* _Task item_: Scan the records beneath this line for the line holding "yellow cross: (56, 524)" and the line holding "blue rectangle: (83, 102)", then transcribe exactly those two and all lines between.

* _Records shown_:
* * *
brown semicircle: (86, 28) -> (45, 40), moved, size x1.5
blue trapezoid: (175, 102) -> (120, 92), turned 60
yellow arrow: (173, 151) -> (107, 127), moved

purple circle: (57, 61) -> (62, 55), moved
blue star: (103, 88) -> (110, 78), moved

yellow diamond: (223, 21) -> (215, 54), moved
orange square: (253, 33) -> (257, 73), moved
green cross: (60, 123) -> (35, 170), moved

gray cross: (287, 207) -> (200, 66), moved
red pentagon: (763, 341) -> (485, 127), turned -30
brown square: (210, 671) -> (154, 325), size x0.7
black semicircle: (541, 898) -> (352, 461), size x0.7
* * *
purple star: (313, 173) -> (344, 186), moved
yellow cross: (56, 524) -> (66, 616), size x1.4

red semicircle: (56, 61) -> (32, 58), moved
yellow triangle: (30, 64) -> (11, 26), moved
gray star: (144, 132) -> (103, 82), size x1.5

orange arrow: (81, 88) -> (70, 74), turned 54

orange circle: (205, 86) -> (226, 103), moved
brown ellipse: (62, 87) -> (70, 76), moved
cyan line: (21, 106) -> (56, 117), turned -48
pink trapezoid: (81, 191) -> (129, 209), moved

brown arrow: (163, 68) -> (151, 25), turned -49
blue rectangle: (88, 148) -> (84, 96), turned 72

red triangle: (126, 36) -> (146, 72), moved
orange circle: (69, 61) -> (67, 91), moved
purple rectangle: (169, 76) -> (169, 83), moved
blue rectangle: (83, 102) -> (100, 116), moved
* * *
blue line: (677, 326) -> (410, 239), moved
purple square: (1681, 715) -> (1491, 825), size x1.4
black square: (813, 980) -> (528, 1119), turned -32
* * *
* _Final answer_:
yellow cross: (56, 524) -> (66, 616), size x1.4

red semicircle: (56, 61) -> (32, 58), moved
yellow triangle: (30, 64) -> (11, 26), moved
gray star: (144, 132) -> (103, 82), size x1.5

orange arrow: (81, 88) -> (70, 74), turned 54

orange circle: (205, 86) -> (226, 103), moved
brown ellipse: (62, 87) -> (70, 76), moved
cyan line: (21, 106) -> (56, 117), turned -48
pink trapezoid: (81, 191) -> (129, 209), moved

brown arrow: (163, 68) -> (151, 25), turned -49
blue rectangle: (88, 148) -> (84, 96), turned 72

red triangle: (126, 36) -> (146, 72), moved
orange circle: (69, 61) -> (67, 91), moved
purple rectangle: (169, 76) -> (169, 83), moved
blue rectangle: (83, 102) -> (100, 116), moved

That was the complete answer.